YOUR ASSIGNMENT
The material below must be retyped in full, with every line kept exactly as it is.

GIVEN INFORMATION
◆ ◆ ◆ ◆
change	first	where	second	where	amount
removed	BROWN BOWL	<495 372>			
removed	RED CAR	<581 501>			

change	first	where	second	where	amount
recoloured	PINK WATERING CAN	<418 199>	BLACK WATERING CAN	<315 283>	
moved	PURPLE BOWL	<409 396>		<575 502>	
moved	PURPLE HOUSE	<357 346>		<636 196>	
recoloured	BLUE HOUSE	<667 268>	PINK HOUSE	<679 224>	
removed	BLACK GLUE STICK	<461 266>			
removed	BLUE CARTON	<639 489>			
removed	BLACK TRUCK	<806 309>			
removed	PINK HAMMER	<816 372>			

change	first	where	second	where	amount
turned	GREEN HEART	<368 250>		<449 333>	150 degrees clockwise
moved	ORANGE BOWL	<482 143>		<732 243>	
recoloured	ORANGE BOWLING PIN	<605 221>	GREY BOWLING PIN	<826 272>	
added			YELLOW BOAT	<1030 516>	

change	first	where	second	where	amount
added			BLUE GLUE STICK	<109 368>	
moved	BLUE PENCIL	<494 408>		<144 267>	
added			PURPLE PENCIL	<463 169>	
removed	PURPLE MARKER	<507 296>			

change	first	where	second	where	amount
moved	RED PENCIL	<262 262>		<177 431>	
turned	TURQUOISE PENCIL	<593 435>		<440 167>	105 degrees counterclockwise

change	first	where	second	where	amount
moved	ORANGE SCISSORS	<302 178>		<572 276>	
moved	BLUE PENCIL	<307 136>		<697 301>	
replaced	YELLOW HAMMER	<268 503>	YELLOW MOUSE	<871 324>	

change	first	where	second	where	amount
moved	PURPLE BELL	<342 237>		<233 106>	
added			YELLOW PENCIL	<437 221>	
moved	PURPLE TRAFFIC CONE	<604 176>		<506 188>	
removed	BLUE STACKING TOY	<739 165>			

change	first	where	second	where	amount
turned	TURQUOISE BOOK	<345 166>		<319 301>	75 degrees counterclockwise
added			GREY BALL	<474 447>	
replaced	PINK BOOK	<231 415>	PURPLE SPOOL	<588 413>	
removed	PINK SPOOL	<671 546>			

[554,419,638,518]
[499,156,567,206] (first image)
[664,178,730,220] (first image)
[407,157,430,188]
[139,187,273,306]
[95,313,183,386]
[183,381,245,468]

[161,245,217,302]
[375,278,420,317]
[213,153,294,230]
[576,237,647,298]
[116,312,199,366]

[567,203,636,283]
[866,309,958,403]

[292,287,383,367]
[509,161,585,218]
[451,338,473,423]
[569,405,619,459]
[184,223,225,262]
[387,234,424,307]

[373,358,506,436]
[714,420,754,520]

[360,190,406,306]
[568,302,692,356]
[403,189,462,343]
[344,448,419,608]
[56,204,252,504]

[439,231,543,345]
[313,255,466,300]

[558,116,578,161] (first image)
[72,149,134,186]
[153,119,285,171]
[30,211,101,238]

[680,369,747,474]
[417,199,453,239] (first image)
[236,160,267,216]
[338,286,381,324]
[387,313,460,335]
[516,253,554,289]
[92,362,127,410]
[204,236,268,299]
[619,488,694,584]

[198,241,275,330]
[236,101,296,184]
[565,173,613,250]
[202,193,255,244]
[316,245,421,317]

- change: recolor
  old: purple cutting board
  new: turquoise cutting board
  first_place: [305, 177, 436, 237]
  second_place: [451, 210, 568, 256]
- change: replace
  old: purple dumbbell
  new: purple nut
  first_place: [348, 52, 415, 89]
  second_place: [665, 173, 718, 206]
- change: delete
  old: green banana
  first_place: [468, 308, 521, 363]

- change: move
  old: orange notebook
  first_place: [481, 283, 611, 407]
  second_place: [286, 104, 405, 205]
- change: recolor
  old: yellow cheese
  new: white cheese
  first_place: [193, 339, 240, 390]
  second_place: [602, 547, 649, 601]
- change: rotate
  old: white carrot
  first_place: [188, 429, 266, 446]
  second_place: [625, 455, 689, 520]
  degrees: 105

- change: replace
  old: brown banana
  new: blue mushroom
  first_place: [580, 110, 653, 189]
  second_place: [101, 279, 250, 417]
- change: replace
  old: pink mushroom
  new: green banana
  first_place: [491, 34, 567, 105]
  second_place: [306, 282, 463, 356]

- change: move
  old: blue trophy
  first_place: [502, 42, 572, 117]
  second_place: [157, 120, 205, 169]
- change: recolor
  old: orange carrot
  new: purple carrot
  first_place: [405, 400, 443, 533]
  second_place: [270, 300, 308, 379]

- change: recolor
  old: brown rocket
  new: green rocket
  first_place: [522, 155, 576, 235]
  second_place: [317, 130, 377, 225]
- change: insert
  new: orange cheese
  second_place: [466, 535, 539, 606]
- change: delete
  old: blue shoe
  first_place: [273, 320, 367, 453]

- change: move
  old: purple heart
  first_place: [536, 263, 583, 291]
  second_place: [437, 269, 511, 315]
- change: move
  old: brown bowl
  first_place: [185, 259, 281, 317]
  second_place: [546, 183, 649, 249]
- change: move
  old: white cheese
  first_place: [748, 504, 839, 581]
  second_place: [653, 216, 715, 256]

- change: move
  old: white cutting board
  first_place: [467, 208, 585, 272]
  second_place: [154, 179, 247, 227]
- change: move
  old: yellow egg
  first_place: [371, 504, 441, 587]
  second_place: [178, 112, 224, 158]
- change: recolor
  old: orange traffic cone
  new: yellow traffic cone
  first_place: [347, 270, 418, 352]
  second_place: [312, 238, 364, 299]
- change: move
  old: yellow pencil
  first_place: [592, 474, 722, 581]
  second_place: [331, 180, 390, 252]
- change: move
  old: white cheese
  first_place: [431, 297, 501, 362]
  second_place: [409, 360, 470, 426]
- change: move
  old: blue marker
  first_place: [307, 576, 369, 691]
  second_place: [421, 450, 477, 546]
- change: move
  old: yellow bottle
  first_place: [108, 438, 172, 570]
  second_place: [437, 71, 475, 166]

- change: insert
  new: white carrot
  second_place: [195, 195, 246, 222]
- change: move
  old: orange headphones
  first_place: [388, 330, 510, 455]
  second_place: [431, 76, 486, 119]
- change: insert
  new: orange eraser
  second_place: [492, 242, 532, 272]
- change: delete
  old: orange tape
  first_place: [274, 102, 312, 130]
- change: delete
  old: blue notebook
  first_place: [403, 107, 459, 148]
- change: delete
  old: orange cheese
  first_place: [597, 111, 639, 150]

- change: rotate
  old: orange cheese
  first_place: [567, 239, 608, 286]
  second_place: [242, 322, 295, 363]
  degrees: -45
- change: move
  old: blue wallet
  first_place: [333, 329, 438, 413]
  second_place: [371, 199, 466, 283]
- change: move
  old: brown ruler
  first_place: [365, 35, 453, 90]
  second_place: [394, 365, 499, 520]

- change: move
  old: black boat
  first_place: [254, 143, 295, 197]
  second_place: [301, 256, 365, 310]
◆ ◆ ◆ ◆
EXERCISE SOLUTION
change	first	where	second	where	amount
removed	BROWN BOWL	<495 372>			
removed	RED CAR	<581 501>			

change	first	where	second	where	amount
recoloured	PINK WATERING CAN	<418 199>	BLACK WATERING CAN	<315 283>	
moved	PURPLE BOWL	<409 396>		<575 502>	
moved	PURPLE HOUSE	<357 346>		<636 196>	
recoloured	BLUE HOUSE	<667 268>	PINK HOUSE	<679 224>	
removed	BLACK GLUE STICK	<461 266>			
removed	BLUE CARTON	<639 489>			
removed	BLACK TRUCK	<806 309>			
removed	PINK HAMMER	<816 372>			

change	first	where	second	where	amount
turned	GREEN HEART	<368 250>		<449 333>	150 degrees clockwise
moved	ORANGE BOWL	<482 143>		<732 243>	
recoloured	ORANGE BOWLING PIN	<605 221>	GREY BOWLING PIN	<826 272>	
added			YELLOW BOAT	<1030 516>	

change	first	where	second	where	amount
added			BLUE GLUE STICK	<109 368>	
moved	BLUE PENCIL	<494 408>		<144 267>	
added			PURPLE PENCIL	<463 169>	
removed	PURPLE MARKER	<507 296>			

change	first	where	second	where	amount
moved	RED PENCIL	<262 262>		<177 431>	
turned	TURQUOISE PENCIL	<593 435>		<440 167>	105 degrees counterclockwise

change	first	where	second	where	amount
moved	ORANGE SCISSORS	<302 178>		<572 276>	
moved	BLUE PENCIL	<307 136>		<697 301>	
replaced	YELLOW HAMMER	<268 503>	YELLOW MOUSE	<871 324>	

change	first	where	second	where	amount
moved	PURPLE BELL	<342 237>		<233 106>	
added			YELLOW PENCIL	<437 221>	
moved	PURPLE TRAFFIC CONE	<604 176>		<506 188>	
removed	BLUE STACKING TOY	<739 165>			

change	first	where	second	where	amount
turned	TURQUOISE BOOK	<345 166>		<319 301>	75 degrees counterclockwise
added			GREY BALL	<474 447>	
replaced	PINK BOOK	<231 415>	PURPLE SPOOL	<588 413>	
removed	PINK SPOOL	<671 546>			

[554,419,638,518]
[499,156,567,206] (first image)
[664,178,730,220] (first image)
[407,157,430,188]
[139,187,273,306]
[95,313,183,386]
[183,381,245,468]

[161,245,217,302]
[375,278,420,317]
[213,153,294,230]
[576,237,647,298]
[116,312,199,366]

[567,203,636,283]
[866,309,958,403]

[292,287,383,367]
[509,161,585,218]
[451,338,473,423]
[569,405,619,459]
[184,223,225,262]
[387,234,424,307]

[373,358,506,436]
[714,420,754,520]

[360,190,406,306]
[568,302,692,356]
[403,189,462,343]
[344,448,419,608]
[56,204,252,504]

[439,231,543,345]
[313,255,466,300]

[558,116,578,161] (first image)
[72,149,134,186]
[153,119,285,171]
[30,211,101,238]

[680,369,747,474]
[417,199,453,239] (first image)
[236,160,267,216]
[338,286,381,324]
[387,313,460,335]
[516,253,554,289]
[92,362,127,410]
[204,236,268,299]
[619,488,694,584]

[198,241,275,330]
[236,101,296,184]
[565,173,613,250]
[202,193,255,244]
[316,245,421,317]

- change: recolor
  old: purple cutting board
  new: turquoise cutting board
  first_place: [305, 177, 436, 237]
  second_place: [451, 210, 568, 256]
- change: replace
  old: purple dumbbell
  new: purple nut
  first_place: [348, 52, 415, 89]
  second_place: [665, 173, 718, 206]
- change: delete
  old: green banana
  first_place: [468, 308, 521, 363]

- change: move
  old: orange notebook
  first_place: [481, 283, 611, 407]
  second_place: [286, 104, 405, 205]
- change: recolor
  old: yellow cheese
  new: white cheese
  first_place: [193, 339, 240, 390]
  second_place: [602, 547, 649, 601]
- change: rotate
  old: white carrot
  first_place: [188, 429, 266, 446]
  second_place: [625, 455, 689, 520]
  degrees: 105

- change: replace
  old: brown banana
  new: blue mushroom
  first_place: [580, 110, 653, 189]
  second_place: [101, 279, 250, 417]
- change: replace
  old: pink mushroom
  new: green banana
  first_place: [491, 34, 567, 105]
  second_place: [306, 282, 463, 356]

- change: move
  old: blue trophy
  first_place: [502, 42, 572, 117]
  second_place: [157, 120, 205, 169]
- change: recolor
  old: orange carrot
  new: purple carrot
  first_place: [405, 400, 443, 533]
  second_place: [270, 300, 308, 379]

- change: recolor
  old: brown rocket
  new: green rocket
  first_place: [522, 155, 576, 235]
  second_place: [317, 130, 377, 225]
- change: insert
  new: orange cheese
  second_place: [466, 535, 539, 606]
- change: delete
  old: blue shoe
  first_place: [273, 320, 367, 453]

- change: move
  old: purple heart
  first_place: [536, 263, 583, 291]
  second_place: [437, 269, 511, 315]
- change: move
  old: brown bowl
  first_place: [185, 259, 281, 317]
  second_place: [546, 183, 649, 249]
- change: move
  old: white cheese
  first_place: [748, 504, 839, 581]
  second_place: [653, 216, 715, 256]

- change: move
  old: white cutting board
  first_place: [467, 208, 585, 272]
  second_place: [154, 179, 247, 227]
- change: move
  old: yellow egg
  first_place: [371, 504, 441, 587]
  second_place: [178, 112, 224, 158]
- change: recolor
  old: orange traffic cone
  new: yellow traffic cone
  first_place: [347, 270, 418, 352]
  second_place: [312, 238, 364, 299]
- change: move
  old: yellow pencil
  first_place: [592, 474, 722, 581]
  second_place: [331, 180, 390, 252]
- change: move
  old: white cheese
  first_place: [431, 297, 501, 362]
  second_place: [409, 360, 470, 426]
- change: move
  old: blue marker
  first_place: [307, 576, 369, 691]
  second_place: [421, 450, 477, 546]
- change: move
  old: yellow bottle
  first_place: [108, 438, 172, 570]
  second_place: [437, 71, 475, 166]

- change: insert
  new: white carrot
  second_place: [195, 195, 246, 222]
- change: move
  old: orange headphones
  first_place: [388, 330, 510, 455]
  second_place: [431, 76, 486, 119]
- change: insert
  new: orange eraser
  second_place: [492, 242, 532, 272]
- change: delete
  old: orange tape
  first_place: [274, 102, 312, 130]
- change: delete
  old: blue notebook
  first_place: [403, 107, 459, 148]
- change: delete
  old: orange cheese
  first_place: [597, 111, 639, 150]

- change: rotate
  old: orange cheese
  first_place: [567, 239, 608, 286]
  second_place: [242, 322, 295, 363]
  degrees: -45
- change: move
  old: blue wallet
  first_place: [333, 329, 438, 413]
  second_place: [371, 199, 466, 283]
- change: move
  old: brown ruler
  first_place: [365, 35, 453, 90]
  second_place: [394, 365, 499, 520]

- change: move
  old: black boat
  first_place: [254, 143, 295, 197]
  second_place: [301, 256, 365, 310]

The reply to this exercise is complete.